>> START

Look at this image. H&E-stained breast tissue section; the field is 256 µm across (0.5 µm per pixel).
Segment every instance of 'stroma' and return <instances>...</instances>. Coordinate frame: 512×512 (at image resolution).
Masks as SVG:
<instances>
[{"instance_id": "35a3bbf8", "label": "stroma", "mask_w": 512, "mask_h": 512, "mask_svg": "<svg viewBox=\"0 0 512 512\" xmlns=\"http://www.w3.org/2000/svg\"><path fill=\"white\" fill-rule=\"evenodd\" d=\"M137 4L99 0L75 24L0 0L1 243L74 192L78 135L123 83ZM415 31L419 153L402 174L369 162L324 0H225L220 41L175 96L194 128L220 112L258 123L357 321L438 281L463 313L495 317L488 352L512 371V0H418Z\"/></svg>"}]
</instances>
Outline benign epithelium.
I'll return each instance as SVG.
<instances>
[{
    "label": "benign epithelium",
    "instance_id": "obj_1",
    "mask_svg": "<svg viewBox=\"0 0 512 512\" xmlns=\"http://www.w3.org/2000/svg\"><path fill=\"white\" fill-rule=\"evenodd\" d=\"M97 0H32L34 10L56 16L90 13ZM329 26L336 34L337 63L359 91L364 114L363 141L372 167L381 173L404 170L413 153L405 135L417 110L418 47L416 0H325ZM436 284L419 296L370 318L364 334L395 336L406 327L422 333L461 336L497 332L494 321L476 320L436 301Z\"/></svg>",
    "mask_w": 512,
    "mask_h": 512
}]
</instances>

>> END

_Exercise aim_
Your task is to retype all the records above with nothing left out.

_Task answer_
Look at this image. H&E-stained breast tissue section; the field is 256 µm across (0.5 µm per pixel).
Segment every instance of 'stroma' and return <instances>...</instances>. Coordinate frame: 512×512 (at image resolution).
Masks as SVG:
<instances>
[{"instance_id": "35a3bbf8", "label": "stroma", "mask_w": 512, "mask_h": 512, "mask_svg": "<svg viewBox=\"0 0 512 512\" xmlns=\"http://www.w3.org/2000/svg\"><path fill=\"white\" fill-rule=\"evenodd\" d=\"M137 4L99 0L75 24L0 0L1 243L74 192L78 135L123 83ZM415 31L419 153L402 174L369 162L324 0H225L220 41L175 96L194 128L220 112L258 123L357 321L438 281L463 313L495 317L488 352L512 371V0H418Z\"/></svg>"}]
</instances>
Outline benign epithelium.
I'll return each instance as SVG.
<instances>
[{
    "label": "benign epithelium",
    "instance_id": "obj_1",
    "mask_svg": "<svg viewBox=\"0 0 512 512\" xmlns=\"http://www.w3.org/2000/svg\"><path fill=\"white\" fill-rule=\"evenodd\" d=\"M97 0H32L34 10L56 16L90 13ZM329 26L336 34L337 63L359 91L364 114L363 141L372 167L381 173L404 170L413 153L405 135L417 110L418 47L416 0H325ZM436 284L419 296L370 318L364 334L395 336L406 327L422 333L461 336L497 332L494 321L476 320L436 301Z\"/></svg>",
    "mask_w": 512,
    "mask_h": 512
}]
</instances>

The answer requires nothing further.